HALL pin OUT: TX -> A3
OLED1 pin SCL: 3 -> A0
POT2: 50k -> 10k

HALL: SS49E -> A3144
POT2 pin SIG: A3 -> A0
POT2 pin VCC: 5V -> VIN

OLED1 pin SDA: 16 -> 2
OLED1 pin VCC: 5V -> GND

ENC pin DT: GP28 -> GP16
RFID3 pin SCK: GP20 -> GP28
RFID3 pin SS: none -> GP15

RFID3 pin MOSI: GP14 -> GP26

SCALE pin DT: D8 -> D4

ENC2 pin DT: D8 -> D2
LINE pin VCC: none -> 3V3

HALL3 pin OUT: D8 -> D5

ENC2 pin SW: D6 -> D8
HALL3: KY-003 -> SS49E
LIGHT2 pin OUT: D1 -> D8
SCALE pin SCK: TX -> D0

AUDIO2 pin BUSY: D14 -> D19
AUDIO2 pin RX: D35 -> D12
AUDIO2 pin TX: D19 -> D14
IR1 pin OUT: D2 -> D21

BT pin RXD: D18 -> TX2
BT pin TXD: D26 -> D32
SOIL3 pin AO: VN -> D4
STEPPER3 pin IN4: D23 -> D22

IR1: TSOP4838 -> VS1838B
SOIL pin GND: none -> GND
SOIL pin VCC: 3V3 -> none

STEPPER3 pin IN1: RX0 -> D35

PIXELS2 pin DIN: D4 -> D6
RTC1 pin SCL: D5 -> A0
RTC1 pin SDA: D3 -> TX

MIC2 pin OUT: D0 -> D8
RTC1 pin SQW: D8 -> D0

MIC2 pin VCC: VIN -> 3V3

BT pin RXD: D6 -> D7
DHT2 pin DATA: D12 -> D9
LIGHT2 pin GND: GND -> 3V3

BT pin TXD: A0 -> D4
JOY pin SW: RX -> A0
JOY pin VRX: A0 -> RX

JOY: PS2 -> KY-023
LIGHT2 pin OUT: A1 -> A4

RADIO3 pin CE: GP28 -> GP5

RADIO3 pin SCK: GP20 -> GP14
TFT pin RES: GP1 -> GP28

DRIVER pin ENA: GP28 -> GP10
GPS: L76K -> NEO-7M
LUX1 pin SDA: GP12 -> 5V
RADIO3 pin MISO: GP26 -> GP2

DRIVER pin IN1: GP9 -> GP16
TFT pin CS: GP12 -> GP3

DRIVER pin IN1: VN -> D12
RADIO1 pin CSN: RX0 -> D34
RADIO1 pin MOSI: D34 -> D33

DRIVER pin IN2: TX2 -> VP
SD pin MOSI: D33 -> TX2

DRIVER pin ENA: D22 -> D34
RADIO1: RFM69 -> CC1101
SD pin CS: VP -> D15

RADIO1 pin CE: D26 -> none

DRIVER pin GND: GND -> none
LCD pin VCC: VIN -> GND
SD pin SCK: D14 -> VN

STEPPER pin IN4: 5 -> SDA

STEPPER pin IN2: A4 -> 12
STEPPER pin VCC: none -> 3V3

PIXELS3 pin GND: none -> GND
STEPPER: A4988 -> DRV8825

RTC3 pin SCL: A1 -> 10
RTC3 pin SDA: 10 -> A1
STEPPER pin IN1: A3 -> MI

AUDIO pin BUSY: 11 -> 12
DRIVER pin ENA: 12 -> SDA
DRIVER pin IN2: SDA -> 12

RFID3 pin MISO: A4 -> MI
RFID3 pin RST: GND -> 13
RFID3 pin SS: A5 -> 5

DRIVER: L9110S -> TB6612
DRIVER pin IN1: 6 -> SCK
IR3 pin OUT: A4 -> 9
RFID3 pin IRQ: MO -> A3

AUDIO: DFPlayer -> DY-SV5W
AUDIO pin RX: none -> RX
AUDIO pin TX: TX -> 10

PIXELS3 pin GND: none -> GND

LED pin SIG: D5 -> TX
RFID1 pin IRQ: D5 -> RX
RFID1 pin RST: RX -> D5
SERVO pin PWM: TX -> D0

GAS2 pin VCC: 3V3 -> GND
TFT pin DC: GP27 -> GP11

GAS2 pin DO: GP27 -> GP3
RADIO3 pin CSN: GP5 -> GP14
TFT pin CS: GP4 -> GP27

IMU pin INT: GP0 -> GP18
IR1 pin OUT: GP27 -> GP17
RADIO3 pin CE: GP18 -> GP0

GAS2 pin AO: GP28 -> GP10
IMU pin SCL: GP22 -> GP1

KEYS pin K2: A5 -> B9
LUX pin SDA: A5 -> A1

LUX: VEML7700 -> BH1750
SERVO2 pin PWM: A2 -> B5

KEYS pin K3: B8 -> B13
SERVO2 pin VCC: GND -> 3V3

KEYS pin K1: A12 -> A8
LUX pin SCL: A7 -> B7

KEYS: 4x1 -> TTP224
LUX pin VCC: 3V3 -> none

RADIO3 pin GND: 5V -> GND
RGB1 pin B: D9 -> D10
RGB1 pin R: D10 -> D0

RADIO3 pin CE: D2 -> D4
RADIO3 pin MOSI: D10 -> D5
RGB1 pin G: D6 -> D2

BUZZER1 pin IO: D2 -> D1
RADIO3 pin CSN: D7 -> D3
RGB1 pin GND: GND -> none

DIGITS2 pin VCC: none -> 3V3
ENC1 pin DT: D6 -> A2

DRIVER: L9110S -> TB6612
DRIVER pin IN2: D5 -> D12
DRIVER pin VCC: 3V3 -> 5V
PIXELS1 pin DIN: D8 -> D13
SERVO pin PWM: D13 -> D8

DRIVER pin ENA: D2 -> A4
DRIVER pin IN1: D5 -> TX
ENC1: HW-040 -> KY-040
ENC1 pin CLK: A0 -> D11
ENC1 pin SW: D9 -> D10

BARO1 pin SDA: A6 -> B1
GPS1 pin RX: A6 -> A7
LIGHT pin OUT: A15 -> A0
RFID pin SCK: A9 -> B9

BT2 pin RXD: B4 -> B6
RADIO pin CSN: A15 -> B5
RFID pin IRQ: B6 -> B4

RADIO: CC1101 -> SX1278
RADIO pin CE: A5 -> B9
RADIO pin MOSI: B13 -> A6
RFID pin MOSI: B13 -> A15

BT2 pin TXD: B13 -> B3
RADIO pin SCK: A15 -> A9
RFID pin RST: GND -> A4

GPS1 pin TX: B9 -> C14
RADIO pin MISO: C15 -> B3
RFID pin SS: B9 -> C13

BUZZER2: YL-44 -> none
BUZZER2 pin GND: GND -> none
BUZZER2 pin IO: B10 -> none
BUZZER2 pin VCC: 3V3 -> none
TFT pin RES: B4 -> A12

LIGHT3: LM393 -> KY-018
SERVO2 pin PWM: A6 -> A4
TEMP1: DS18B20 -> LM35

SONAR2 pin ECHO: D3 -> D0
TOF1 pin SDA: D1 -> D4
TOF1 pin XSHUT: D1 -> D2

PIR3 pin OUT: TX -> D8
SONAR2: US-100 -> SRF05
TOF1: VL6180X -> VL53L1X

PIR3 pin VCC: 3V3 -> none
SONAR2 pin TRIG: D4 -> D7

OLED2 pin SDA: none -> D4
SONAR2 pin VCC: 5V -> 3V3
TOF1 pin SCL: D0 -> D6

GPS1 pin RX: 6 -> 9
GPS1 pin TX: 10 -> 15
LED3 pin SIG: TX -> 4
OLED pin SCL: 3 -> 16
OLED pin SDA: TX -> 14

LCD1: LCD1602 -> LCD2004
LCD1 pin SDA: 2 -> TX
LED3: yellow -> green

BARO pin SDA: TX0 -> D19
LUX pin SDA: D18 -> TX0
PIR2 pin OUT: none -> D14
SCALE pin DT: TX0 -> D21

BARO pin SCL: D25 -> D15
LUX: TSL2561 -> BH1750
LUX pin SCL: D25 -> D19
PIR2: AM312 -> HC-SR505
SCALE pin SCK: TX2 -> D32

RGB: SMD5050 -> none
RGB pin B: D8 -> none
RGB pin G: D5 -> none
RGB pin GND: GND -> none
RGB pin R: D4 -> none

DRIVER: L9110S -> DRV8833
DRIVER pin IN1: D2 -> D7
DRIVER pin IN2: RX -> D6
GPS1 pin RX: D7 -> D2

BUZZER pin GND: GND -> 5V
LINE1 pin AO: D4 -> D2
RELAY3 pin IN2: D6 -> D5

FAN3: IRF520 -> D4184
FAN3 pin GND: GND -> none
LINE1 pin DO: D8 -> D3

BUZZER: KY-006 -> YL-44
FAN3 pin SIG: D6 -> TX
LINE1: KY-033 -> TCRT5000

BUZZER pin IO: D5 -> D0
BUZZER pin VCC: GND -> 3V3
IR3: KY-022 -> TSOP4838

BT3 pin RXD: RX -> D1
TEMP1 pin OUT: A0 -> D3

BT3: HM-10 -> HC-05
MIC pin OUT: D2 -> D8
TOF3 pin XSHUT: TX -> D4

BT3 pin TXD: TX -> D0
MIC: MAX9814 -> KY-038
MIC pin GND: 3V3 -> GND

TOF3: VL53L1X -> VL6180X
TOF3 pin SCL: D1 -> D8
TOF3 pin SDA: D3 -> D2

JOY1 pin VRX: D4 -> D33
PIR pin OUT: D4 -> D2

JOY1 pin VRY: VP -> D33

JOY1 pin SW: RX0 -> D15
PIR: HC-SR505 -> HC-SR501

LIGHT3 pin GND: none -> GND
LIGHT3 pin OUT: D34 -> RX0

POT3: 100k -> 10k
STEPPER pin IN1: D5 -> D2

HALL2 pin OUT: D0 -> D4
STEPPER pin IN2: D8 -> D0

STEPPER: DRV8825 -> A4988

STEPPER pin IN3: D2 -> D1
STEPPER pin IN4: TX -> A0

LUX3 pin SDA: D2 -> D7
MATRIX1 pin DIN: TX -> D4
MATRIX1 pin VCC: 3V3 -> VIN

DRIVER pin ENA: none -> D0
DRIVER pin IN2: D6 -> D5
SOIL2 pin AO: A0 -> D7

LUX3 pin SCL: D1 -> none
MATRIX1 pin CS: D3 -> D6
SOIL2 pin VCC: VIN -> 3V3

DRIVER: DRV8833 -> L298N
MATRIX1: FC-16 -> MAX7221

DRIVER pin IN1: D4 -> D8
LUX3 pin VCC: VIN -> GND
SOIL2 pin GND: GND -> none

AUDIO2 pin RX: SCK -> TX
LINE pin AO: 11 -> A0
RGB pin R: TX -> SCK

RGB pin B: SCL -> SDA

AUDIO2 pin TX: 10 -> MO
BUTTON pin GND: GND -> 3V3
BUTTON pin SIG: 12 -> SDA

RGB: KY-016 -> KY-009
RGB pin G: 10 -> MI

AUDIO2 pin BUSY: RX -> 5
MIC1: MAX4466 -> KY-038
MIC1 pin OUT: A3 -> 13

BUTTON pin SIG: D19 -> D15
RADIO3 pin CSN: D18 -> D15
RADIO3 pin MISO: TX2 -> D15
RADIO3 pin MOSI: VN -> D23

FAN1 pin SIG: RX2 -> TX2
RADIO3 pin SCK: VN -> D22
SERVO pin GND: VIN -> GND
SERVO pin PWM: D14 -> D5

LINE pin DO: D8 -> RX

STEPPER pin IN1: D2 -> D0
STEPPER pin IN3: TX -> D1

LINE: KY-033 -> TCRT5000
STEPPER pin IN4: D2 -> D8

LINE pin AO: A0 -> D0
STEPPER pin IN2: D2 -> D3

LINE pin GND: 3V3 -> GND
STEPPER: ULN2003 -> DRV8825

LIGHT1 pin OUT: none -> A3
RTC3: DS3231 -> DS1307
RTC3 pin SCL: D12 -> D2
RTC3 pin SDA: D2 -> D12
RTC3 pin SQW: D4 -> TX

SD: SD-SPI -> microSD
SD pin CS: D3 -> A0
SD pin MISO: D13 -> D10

^^^^^^^^^^^^^^^^

Each line from the beginning of the listing up to the line where "SD pin MOSI: D33 -> TX2" appears needs to be given again exactly; please add nothing else.

§ **RESPONSE BELOW**:
HALL pin OUT: TX -> A3
OLED1 pin SCL: 3 -> A0
POT2: 50k -> 10k

HALL: SS49E -> A3144
POT2 pin SIG: A3 -> A0
POT2 pin VCC: 5V -> VIN

OLED1 pin SDA: 16 -> 2
OLED1 pin VCC: 5V -> GND

ENC pin DT: GP28 -> GP16
RFID3 pin SCK: GP20 -> GP28
RFID3 pin SS: none -> GP15

RFID3 pin MOSI: GP14 -> GP26

SCALE pin DT: D8 -> D4

ENC2 pin DT: D8 -> D2
LINE pin VCC: none -> 3V3

HALL3 pin OUT: D8 -> D5

ENC2 pin SW: D6 -> D8
HALL3: KY-003 -> SS49E
LIGHT2 pin OUT: D1 -> D8
SCALE pin SCK: TX -> D0

AUDIO2 pin BUSY: D14 -> D19
AUDIO2 pin RX: D35 -> D12
AUDIO2 pin TX: D19 -> D14
IR1 pin OUT: D2 -> D21

BT pin RXD: D18 -> TX2
BT pin TXD: D26 -> D32
SOIL3 pin AO: VN -> D4
STEPPER3 pin IN4: D23 -> D22

IR1: TSOP4838 -> VS1838B
SOIL pin GND: none -> GND
SOIL pin VCC: 3V3 -> none

STEPPER3 pin IN1: RX0 -> D35

PIXELS2 pin DIN: D4 -> D6
RTC1 pin SCL: D5 -> A0
RTC1 pin SDA: D3 -> TX

MIC2 pin OUT: D0 -> D8
RTC1 pin SQW: D8 -> D0

MIC2 pin VCC: VIN -> 3V3

BT pin RXD: D6 -> D7
DHT2 pin DATA: D12 -> D9
LIGHT2 pin GND: GND -> 3V3

BT pin TXD: A0 -> D4
JOY pin SW: RX -> A0
JOY pin VRX: A0 -> RX

JOY: PS2 -> KY-023
LIGHT2 pin OUT: A1 -> A4

RADIO3 pin CE: GP28 -> GP5

RADIO3 pin SCK: GP20 -> GP14
TFT pin RES: GP1 -> GP28

DRIVER pin ENA: GP28 -> GP10
GPS: L76K -> NEO-7M
LUX1 pin SDA: GP12 -> 5V
RADIO3 pin MISO: GP26 -> GP2

DRIVER pin IN1: GP9 -> GP16
TFT pin CS: GP12 -> GP3

DRIVER pin IN1: VN -> D12
RADIO1 pin CSN: RX0 -> D34
RADIO1 pin MOSI: D34 -> D33

DRIVER pin IN2: TX2 -> VP
SD pin MOSI: D33 -> TX2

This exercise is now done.